(INPUT RECORDS Opens)

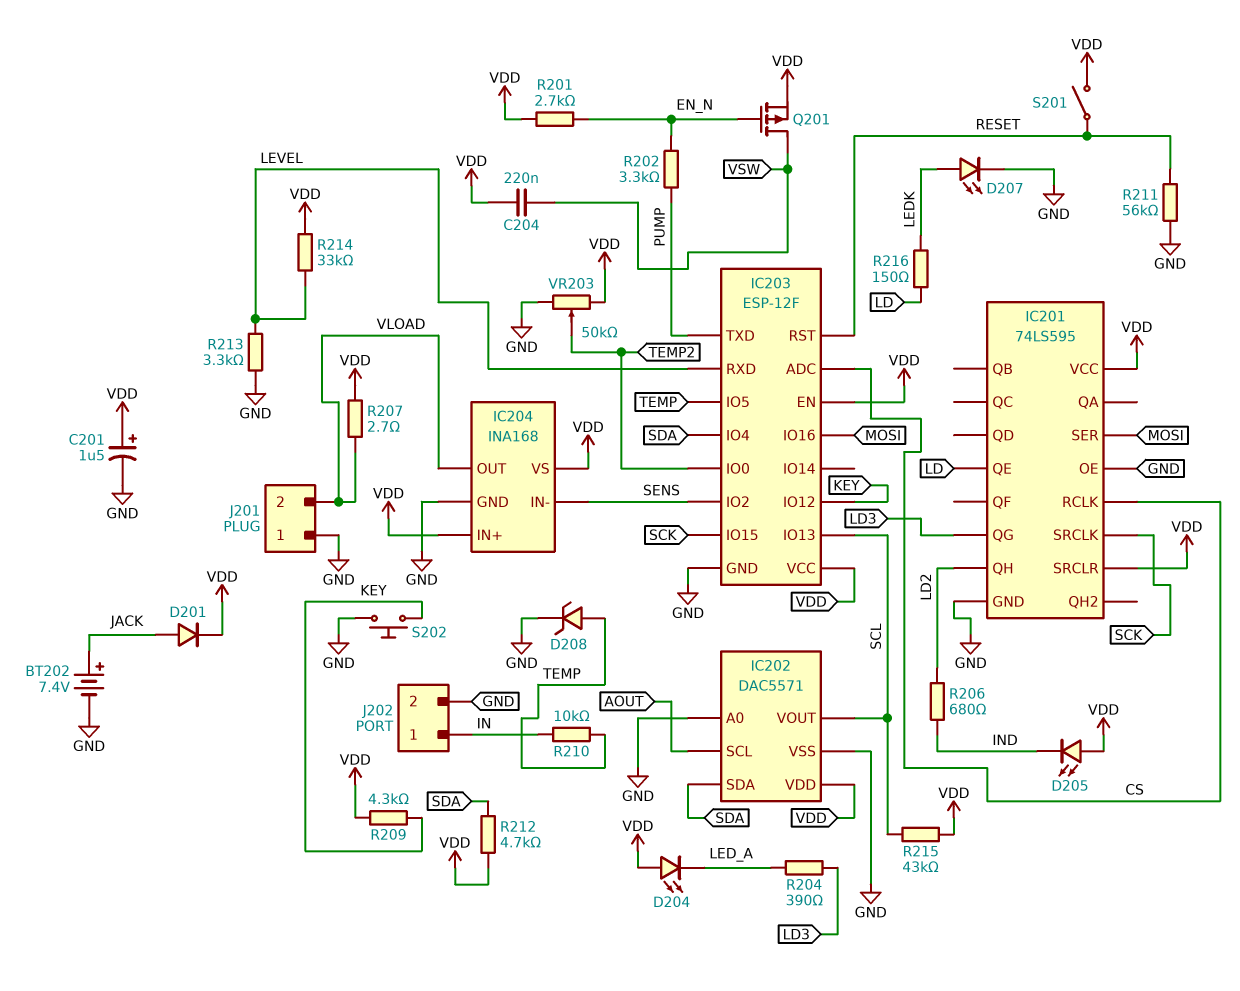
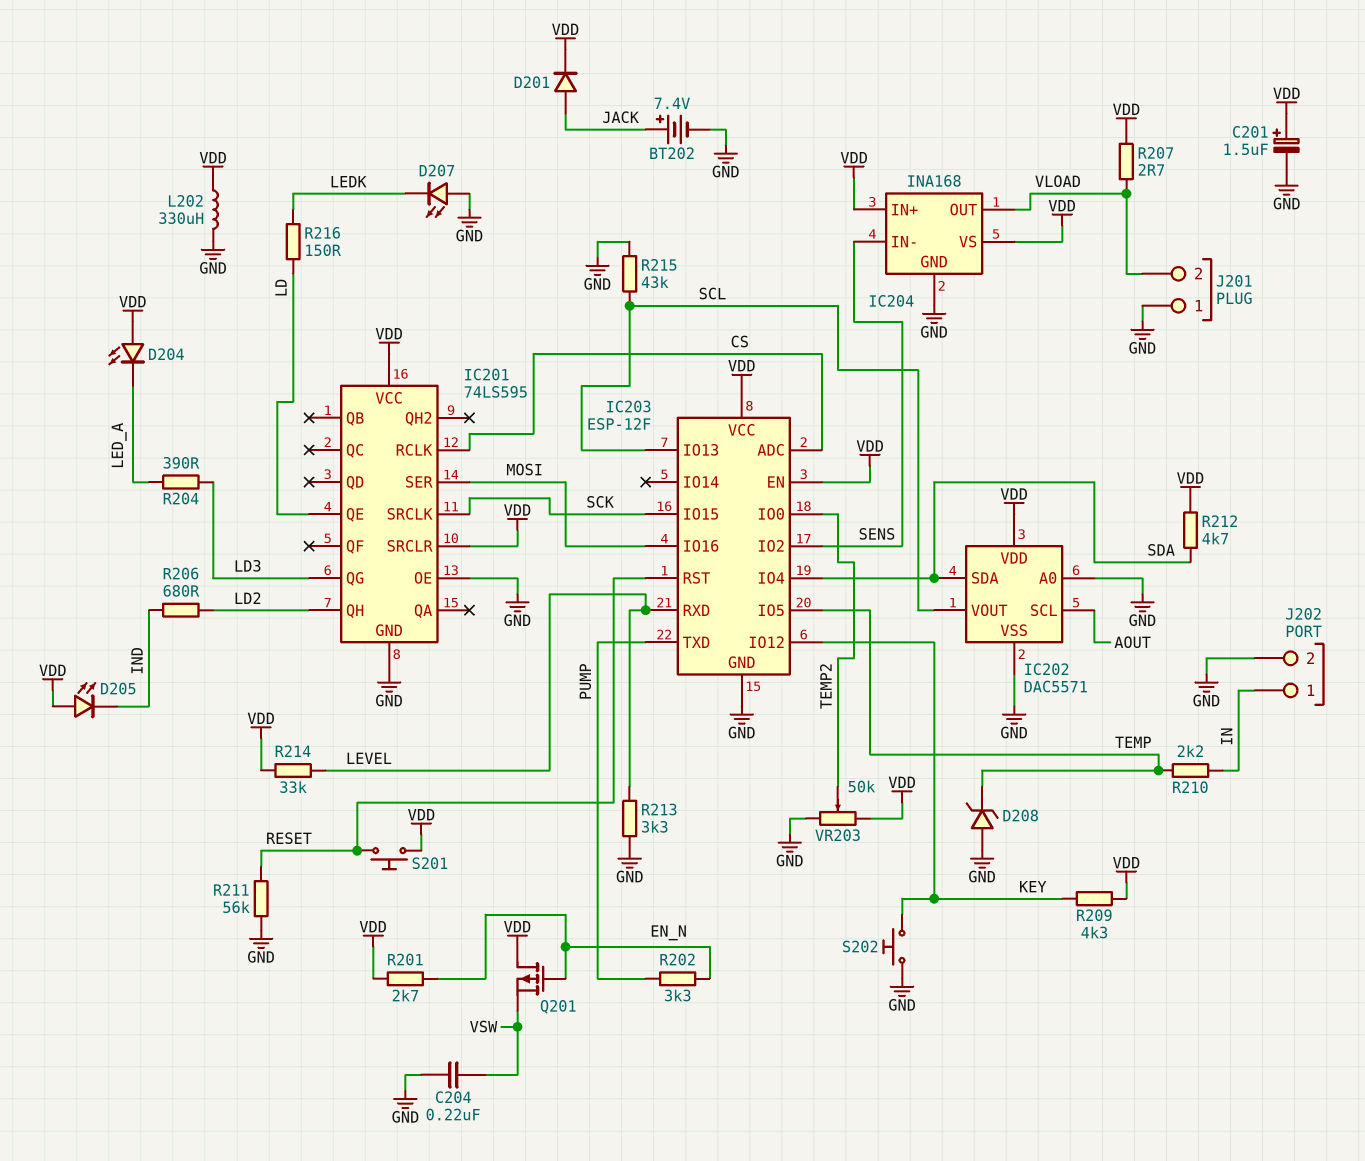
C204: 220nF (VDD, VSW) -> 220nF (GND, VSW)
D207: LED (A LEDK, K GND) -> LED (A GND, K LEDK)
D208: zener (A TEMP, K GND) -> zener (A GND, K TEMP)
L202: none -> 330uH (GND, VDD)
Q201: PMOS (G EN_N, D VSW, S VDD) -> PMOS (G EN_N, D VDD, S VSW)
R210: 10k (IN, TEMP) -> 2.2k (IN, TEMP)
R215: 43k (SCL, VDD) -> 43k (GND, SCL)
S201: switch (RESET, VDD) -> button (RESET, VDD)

(INPUT RECORDS Closes)
(INPUT RECORDS Opens)

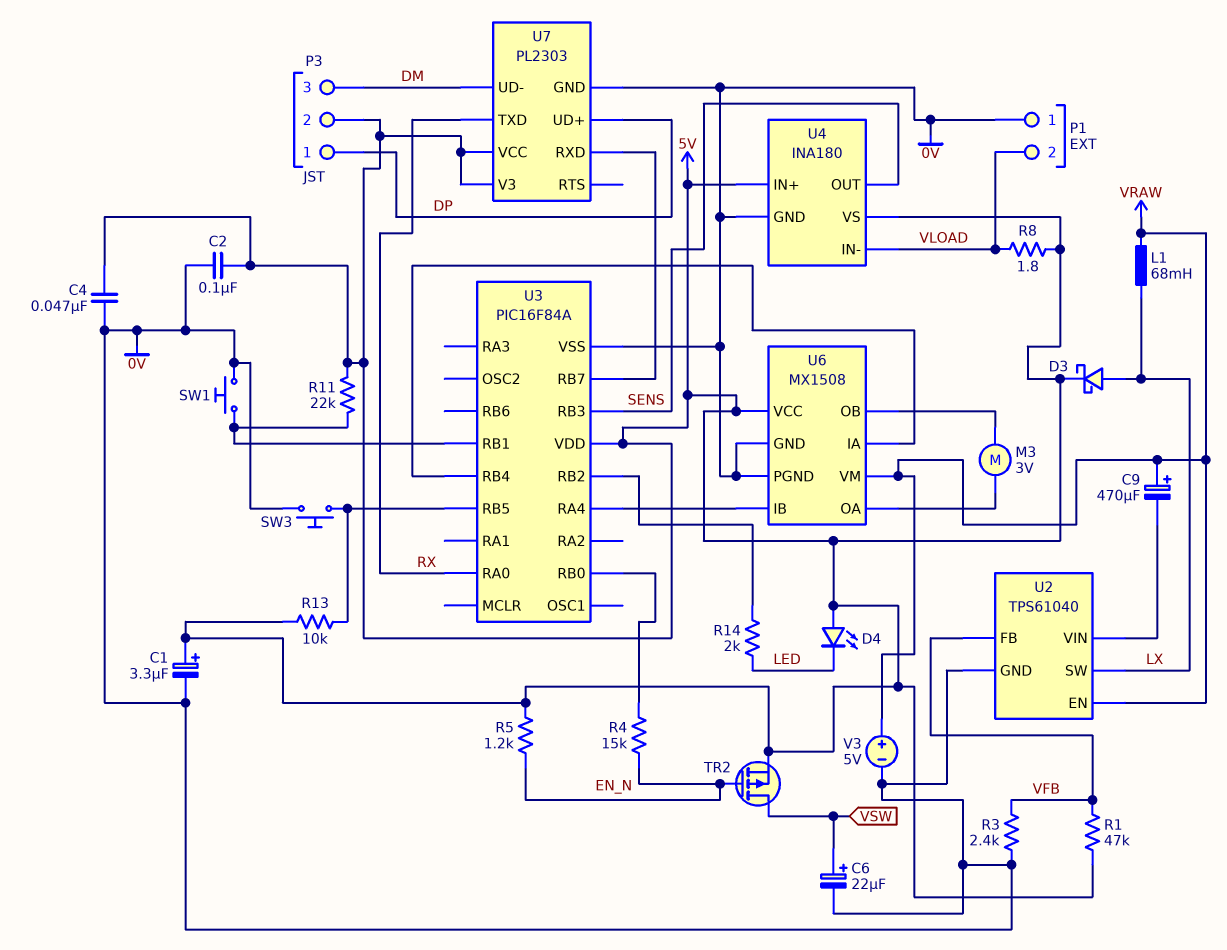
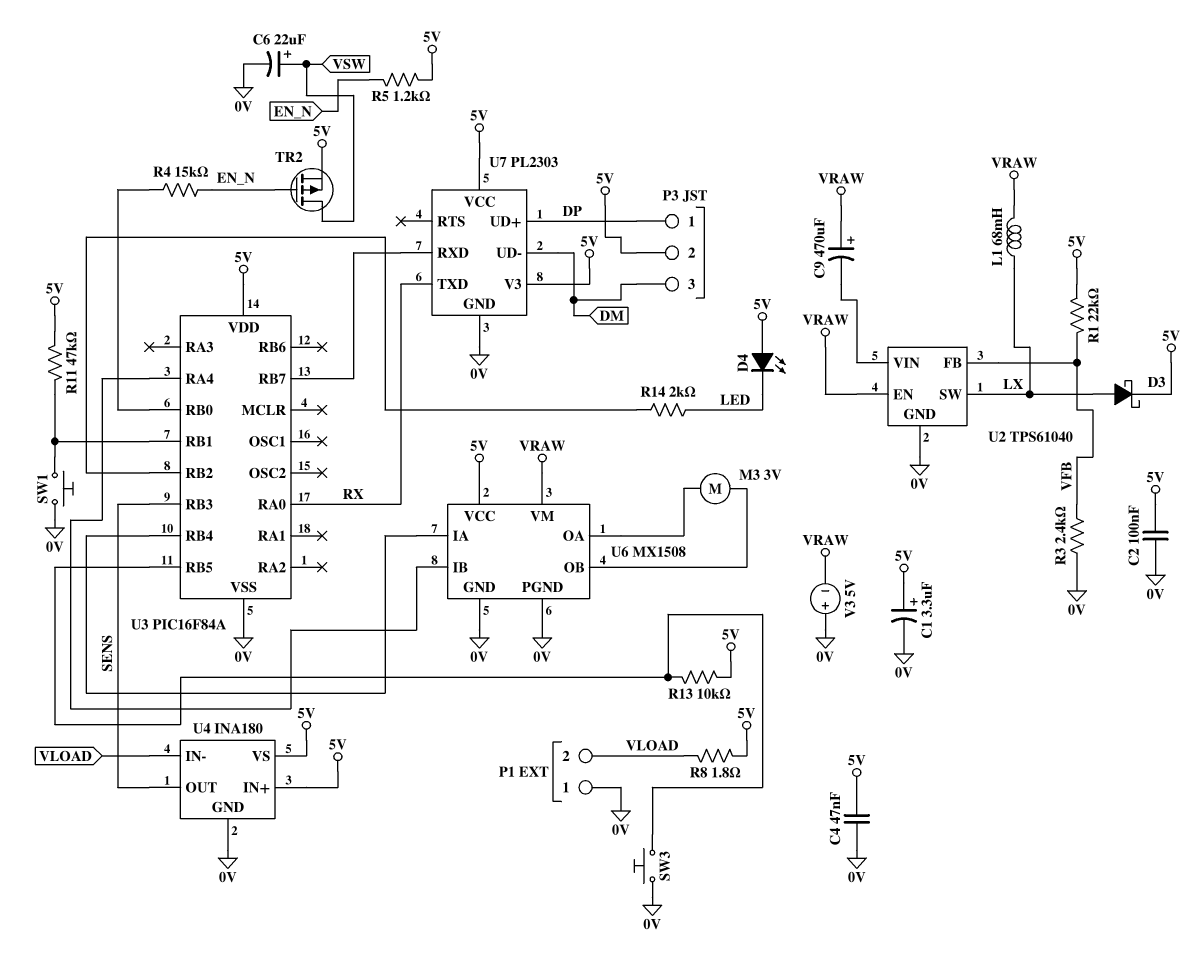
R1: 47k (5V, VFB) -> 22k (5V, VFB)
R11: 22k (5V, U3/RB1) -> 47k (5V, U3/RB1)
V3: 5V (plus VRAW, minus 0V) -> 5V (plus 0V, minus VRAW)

(INPUT RECORDS Closes)

**EXERCISE**
Both end lines included, restate word for word the lines above from the line with "C204: 220nF (VDD, VSW) -> 220nF (GND, VSW)" to the line with "R210: 10k (IN, TEMP) -> 2.2k (IN, TEMP)", and nothing else.

**RESULT FOR THIS EXERCISE**
C204: 220nF (VDD, VSW) -> 220nF (GND, VSW)
D207: LED (A LEDK, K GND) -> LED (A GND, K LEDK)
D208: zener (A TEMP, K GND) -> zener (A GND, K TEMP)
L202: none -> 330uH (GND, VDD)
Q201: PMOS (G EN_N, D VSW, S VDD) -> PMOS (G EN_N, D VDD, S VSW)
R210: 10k (IN, TEMP) -> 2.2k (IN, TEMP)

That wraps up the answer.